Dataset records:
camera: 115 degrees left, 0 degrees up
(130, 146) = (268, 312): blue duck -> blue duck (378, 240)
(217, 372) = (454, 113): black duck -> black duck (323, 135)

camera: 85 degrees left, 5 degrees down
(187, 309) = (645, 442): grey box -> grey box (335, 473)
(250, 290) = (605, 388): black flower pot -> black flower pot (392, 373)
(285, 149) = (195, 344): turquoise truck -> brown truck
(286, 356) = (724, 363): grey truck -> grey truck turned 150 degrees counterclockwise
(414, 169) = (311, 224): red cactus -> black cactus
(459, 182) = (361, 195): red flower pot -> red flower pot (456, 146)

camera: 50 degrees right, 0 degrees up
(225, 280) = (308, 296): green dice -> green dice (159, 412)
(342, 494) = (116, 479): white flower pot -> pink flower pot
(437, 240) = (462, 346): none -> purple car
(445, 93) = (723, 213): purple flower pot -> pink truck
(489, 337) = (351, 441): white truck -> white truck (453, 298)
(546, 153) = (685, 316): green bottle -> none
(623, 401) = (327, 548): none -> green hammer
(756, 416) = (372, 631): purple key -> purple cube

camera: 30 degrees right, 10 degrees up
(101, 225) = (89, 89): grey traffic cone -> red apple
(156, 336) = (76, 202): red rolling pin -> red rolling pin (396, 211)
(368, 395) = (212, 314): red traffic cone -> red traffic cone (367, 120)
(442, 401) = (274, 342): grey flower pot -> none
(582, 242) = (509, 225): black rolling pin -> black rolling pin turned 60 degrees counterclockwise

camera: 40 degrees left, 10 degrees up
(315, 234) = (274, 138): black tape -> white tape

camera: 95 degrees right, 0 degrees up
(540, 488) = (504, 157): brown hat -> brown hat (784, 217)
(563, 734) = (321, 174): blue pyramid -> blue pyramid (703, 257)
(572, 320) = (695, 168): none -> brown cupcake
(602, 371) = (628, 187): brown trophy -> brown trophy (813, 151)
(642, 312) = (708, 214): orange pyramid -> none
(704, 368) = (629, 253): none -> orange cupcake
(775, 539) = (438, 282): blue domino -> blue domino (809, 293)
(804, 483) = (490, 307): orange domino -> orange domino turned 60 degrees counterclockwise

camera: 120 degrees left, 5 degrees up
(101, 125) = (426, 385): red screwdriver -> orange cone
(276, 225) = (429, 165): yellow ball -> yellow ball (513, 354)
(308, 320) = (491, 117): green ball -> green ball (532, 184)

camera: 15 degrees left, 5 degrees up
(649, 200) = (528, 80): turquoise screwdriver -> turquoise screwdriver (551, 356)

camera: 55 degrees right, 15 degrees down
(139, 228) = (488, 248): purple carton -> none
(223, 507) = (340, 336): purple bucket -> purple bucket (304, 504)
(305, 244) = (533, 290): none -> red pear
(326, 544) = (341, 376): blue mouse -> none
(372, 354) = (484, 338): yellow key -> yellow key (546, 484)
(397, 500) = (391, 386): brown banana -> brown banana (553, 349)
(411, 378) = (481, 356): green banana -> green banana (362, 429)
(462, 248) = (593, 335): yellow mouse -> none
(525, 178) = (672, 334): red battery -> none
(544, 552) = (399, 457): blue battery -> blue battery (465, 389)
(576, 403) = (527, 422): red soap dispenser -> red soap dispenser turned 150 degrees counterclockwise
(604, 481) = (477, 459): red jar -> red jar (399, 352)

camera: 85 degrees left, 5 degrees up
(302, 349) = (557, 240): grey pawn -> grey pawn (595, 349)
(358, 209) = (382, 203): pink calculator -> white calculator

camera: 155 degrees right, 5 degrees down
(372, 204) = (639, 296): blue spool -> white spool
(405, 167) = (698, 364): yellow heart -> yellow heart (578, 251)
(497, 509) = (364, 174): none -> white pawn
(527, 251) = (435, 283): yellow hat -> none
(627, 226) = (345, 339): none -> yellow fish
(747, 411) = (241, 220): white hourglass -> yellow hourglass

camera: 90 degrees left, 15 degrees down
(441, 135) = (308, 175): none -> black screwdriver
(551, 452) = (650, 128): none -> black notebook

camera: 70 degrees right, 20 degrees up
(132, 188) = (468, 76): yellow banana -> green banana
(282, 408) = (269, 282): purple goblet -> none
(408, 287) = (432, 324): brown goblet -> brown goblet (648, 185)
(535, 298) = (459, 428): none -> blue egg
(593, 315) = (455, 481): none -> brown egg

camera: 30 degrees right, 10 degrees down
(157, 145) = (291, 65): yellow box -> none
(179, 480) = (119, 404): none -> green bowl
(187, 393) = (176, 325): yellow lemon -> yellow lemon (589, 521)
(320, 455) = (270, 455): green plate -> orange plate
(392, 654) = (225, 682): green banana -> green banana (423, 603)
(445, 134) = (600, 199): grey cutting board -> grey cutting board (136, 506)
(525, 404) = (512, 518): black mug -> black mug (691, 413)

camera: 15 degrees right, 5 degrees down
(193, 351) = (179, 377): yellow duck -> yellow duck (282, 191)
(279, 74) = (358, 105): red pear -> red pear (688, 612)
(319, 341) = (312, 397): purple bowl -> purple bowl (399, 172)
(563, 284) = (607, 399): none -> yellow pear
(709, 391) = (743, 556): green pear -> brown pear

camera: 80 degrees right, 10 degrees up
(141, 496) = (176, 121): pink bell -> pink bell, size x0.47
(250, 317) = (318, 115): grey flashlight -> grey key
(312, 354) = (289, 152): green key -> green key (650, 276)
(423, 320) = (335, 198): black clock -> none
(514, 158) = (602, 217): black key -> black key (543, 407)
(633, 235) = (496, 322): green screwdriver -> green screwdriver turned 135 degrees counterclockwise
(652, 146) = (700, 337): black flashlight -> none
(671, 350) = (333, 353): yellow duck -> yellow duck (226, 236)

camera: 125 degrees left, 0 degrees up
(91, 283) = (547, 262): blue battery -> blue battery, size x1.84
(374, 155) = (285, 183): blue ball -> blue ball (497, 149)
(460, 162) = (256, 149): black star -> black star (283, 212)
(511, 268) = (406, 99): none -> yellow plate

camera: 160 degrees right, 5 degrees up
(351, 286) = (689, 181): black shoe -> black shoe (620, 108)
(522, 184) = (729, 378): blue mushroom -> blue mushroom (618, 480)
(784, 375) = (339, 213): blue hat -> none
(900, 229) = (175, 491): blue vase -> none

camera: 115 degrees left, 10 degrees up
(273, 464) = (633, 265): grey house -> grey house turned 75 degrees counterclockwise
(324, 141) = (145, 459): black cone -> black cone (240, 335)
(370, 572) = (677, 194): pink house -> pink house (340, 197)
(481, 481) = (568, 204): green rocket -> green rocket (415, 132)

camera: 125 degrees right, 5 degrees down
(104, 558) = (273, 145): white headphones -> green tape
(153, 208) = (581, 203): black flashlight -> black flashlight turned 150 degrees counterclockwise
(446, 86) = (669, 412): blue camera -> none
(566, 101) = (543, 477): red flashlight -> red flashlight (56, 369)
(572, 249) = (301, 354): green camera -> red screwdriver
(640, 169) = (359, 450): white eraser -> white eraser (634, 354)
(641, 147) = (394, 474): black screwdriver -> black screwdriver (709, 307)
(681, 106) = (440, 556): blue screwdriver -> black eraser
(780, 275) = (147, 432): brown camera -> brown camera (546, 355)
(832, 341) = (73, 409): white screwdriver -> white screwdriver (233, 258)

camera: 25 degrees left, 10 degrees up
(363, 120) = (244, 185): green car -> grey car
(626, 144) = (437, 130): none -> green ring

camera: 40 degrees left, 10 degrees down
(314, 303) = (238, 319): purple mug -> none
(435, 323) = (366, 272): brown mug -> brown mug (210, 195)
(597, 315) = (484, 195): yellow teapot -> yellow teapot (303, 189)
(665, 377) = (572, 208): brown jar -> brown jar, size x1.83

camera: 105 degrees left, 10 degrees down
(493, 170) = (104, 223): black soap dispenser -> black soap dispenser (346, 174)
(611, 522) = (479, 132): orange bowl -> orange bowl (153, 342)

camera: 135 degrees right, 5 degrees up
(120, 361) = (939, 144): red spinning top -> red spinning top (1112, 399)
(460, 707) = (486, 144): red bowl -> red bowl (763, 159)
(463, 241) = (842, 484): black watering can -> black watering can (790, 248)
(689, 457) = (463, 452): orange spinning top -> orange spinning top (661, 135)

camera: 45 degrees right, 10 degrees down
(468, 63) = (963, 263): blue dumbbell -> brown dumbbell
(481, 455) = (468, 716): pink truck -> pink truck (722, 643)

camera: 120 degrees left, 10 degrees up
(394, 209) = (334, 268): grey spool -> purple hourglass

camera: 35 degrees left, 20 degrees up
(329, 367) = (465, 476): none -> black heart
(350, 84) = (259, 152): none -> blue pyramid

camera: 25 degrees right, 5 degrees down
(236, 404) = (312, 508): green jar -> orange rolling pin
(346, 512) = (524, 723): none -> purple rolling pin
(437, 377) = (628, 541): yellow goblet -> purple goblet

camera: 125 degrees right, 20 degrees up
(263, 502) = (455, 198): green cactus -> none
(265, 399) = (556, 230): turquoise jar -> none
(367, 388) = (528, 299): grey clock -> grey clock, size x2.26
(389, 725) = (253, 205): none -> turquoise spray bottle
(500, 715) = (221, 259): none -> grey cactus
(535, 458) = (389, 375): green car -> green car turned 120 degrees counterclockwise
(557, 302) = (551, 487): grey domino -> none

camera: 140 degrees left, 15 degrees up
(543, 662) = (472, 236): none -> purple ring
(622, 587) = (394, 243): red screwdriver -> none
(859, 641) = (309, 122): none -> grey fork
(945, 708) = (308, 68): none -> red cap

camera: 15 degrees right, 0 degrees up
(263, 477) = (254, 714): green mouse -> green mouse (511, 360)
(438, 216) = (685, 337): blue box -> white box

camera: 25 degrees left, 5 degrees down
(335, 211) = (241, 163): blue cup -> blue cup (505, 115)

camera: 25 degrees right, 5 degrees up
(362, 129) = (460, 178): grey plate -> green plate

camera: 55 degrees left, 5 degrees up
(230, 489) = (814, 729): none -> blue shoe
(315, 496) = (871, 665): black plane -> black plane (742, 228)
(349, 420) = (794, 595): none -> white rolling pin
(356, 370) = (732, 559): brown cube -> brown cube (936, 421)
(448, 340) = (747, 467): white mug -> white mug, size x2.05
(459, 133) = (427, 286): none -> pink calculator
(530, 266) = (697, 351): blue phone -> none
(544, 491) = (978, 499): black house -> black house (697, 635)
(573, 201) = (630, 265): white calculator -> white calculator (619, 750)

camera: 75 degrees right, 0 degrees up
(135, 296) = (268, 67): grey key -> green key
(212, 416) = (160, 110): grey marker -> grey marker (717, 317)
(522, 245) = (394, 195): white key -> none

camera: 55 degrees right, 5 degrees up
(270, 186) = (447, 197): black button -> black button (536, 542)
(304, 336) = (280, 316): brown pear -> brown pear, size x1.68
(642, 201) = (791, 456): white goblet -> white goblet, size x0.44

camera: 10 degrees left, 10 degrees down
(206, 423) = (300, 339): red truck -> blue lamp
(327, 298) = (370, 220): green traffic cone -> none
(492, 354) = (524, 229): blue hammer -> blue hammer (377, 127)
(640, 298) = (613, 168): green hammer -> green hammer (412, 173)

# The problem
Using the records above, restate word for word the lines from the one with "(832, 341) = (73, 409): white" through the one with "(438, 216) = (685, 337): blue", both included.

# Result of this task
(832, 341) = (73, 409): white screwdriver -> white screwdriver (233, 258)

camera: 25 degrees left, 10 degrees up
(363, 120) = (244, 185): green car -> grey car
(626, 144) = (437, 130): none -> green ring

camera: 40 degrees left, 10 degrees down
(314, 303) = (238, 319): purple mug -> none
(435, 323) = (366, 272): brown mug -> brown mug (210, 195)
(597, 315) = (484, 195): yellow teapot -> yellow teapot (303, 189)
(665, 377) = (572, 208): brown jar -> brown jar, size x1.83

camera: 105 degrees left, 10 degrees down
(493, 170) = (104, 223): black soap dispenser -> black soap dispenser (346, 174)
(611, 522) = (479, 132): orange bowl -> orange bowl (153, 342)

camera: 135 degrees right, 5 degrees up
(120, 361) = (939, 144): red spinning top -> red spinning top (1112, 399)
(460, 707) = (486, 144): red bowl -> red bowl (763, 159)
(463, 241) = (842, 484): black watering can -> black watering can (790, 248)
(689, 457) = (463, 452): orange spinning top -> orange spinning top (661, 135)

camera: 45 degrees right, 10 degrees down
(468, 63) = (963, 263): blue dumbbell -> brown dumbbell
(481, 455) = (468, 716): pink truck -> pink truck (722, 643)

camera: 120 degrees left, 10 degrees up
(394, 209) = (334, 268): grey spool -> purple hourglass

camera: 35 degrees left, 20 degrees up
(329, 367) = (465, 476): none -> black heart
(350, 84) = (259, 152): none -> blue pyramid

camera: 25 degrees right, 5 degrees down
(236, 404) = (312, 508): green jar -> orange rolling pin
(346, 512) = (524, 723): none -> purple rolling pin
(437, 377) = (628, 541): yellow goblet -> purple goblet

camera: 125 degrees right, 20 degrees up
(263, 502) = (455, 198): green cactus -> none
(265, 399) = (556, 230): turquoise jar -> none
(367, 388) = (528, 299): grey clock -> grey clock, size x2.26
(389, 725) = (253, 205): none -> turquoise spray bottle
(500, 715) = (221, 259): none -> grey cactus
(535, 458) = (389, 375): green car -> green car turned 120 degrees counterclockwise
(557, 302) = (551, 487): grey domino -> none

camera: 140 degrees left, 15 degrees up
(543, 662) = (472, 236): none -> purple ring
(622, 587) = (394, 243): red screwdriver -> none
(859, 641) = (309, 122): none -> grey fork
(945, 708) = (308, 68): none -> red cap

camera: 15 degrees right, 0 degrees up
(263, 477) = (254, 714): green mouse -> green mouse (511, 360)
(438, 216) = (685, 337): blue box -> white box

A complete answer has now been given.